HOW TO COMPLETE THIS TASK
Reproduce exactly the final portion of the data: every line from the one containing "(869, 411) = (726, 244): purple" through the last line, inclusive.

*** Opening of LISTED RECORDS ***

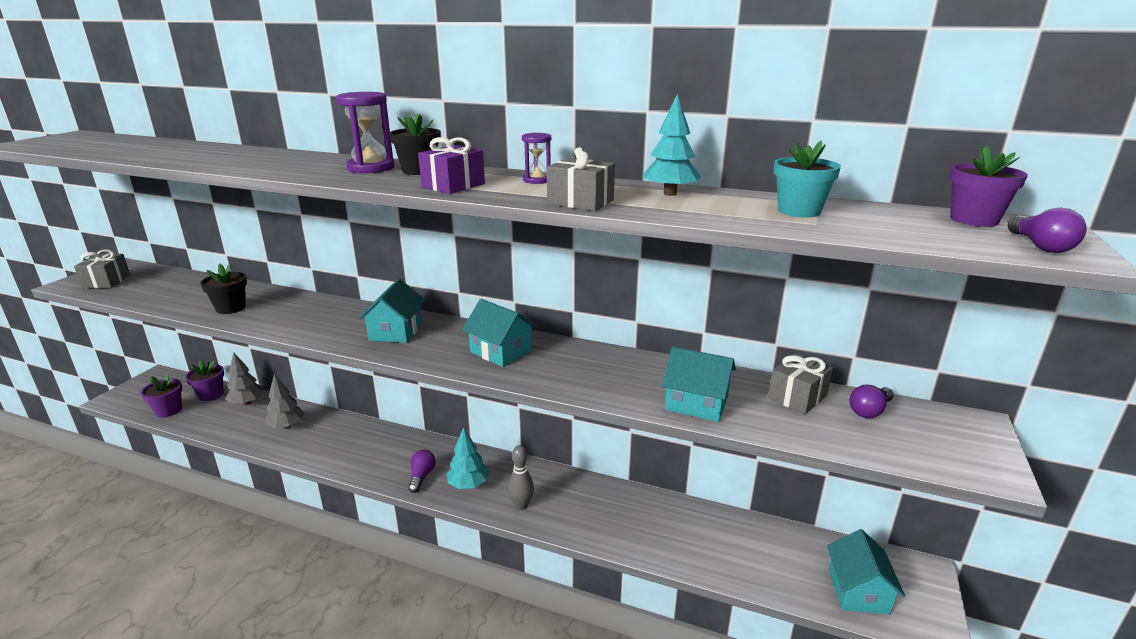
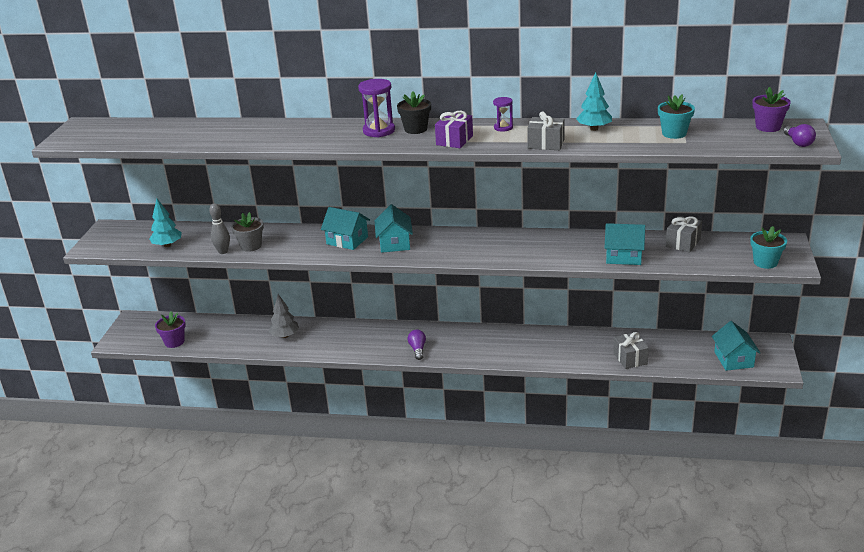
camera: 10 degrees left, 5 degrees up
(106, 281) = (119, 241): grey gift -> grey gift (630, 358)
(211, 395) = (198, 325): purple flower pot -> none
(231, 308) = (251, 246): black flower pot -> grey flower pot
(247, 402) = (235, 325): grey tree -> none
(468, 484) = (455, 348): turquoise tree -> turquoise tree (167, 245)
(501, 351) = (480, 245): turquoise house -> turquoise house (347, 240)
(521, 505) = (501, 353): grey bowling pin -> grey bowling pin (223, 251)
(869, 411) = (726, 244): purple light bulb -> none
(936, 456) = (765, 262): none -> turquoise flower pot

*** Close of LISTED RECORDS ***

TASK RESPONSE
(869, 411) = (726, 244): purple light bulb -> none
(936, 456) = (765, 262): none -> turquoise flower pot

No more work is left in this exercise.